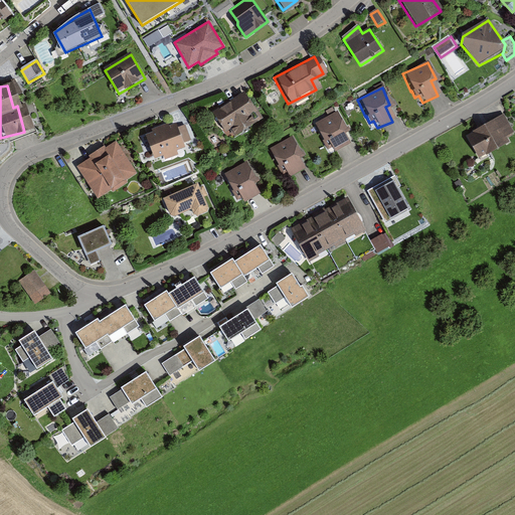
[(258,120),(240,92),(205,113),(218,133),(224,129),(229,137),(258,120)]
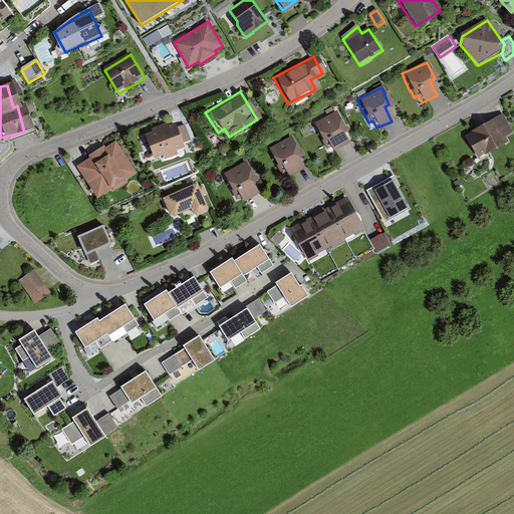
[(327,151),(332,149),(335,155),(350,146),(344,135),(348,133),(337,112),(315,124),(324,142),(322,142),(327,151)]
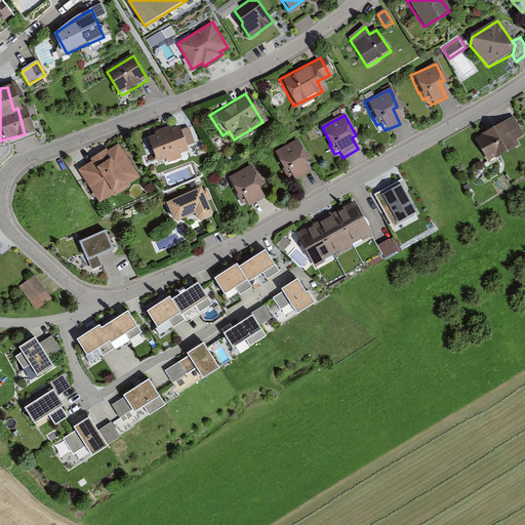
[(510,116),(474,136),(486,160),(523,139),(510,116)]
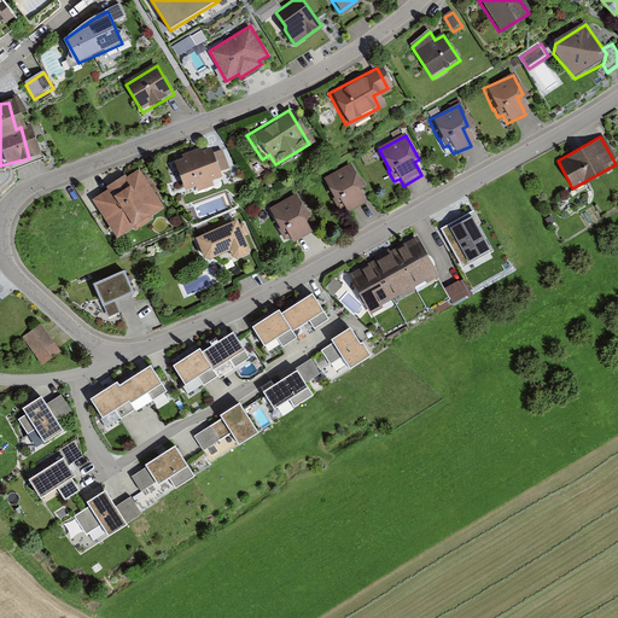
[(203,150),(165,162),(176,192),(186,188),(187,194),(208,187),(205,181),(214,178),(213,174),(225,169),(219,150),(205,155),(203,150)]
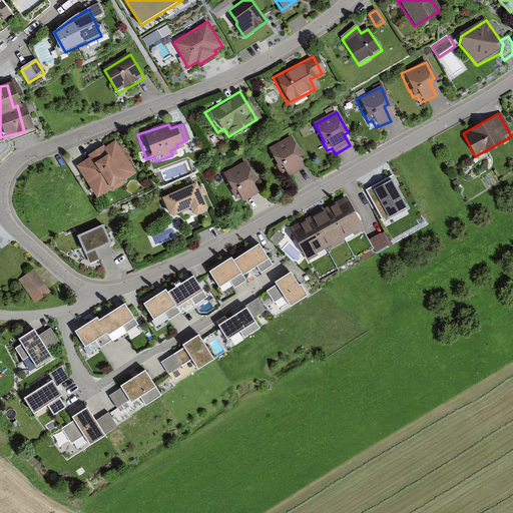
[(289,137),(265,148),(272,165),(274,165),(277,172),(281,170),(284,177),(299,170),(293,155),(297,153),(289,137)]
━━━━━━━━━━━━━━━━
**What the task requires:** When the listing is transcribed, every line must match the original exactly, and the pictures must be left out.

**Answer to this task:**
[(258,120),(240,92),(205,113),(218,133),(224,129),(229,137),(258,120)]
[(327,151),(332,149),(335,155),(350,146),(344,135),(348,133),(337,112),(315,124),(324,142),(322,142),(327,151)]
[(510,116),(474,136),(486,160),(523,139),(510,116)]
[(203,150),(165,162),(176,192),(186,188),(187,194),(208,187),(205,181),(214,178),(213,174),(225,169),(219,150),(205,155),(203,150)]
[(289,137),(265,148),(272,165),(274,165),(277,172),(281,170),(284,177),(299,170),(293,155),(297,153),(289,137)]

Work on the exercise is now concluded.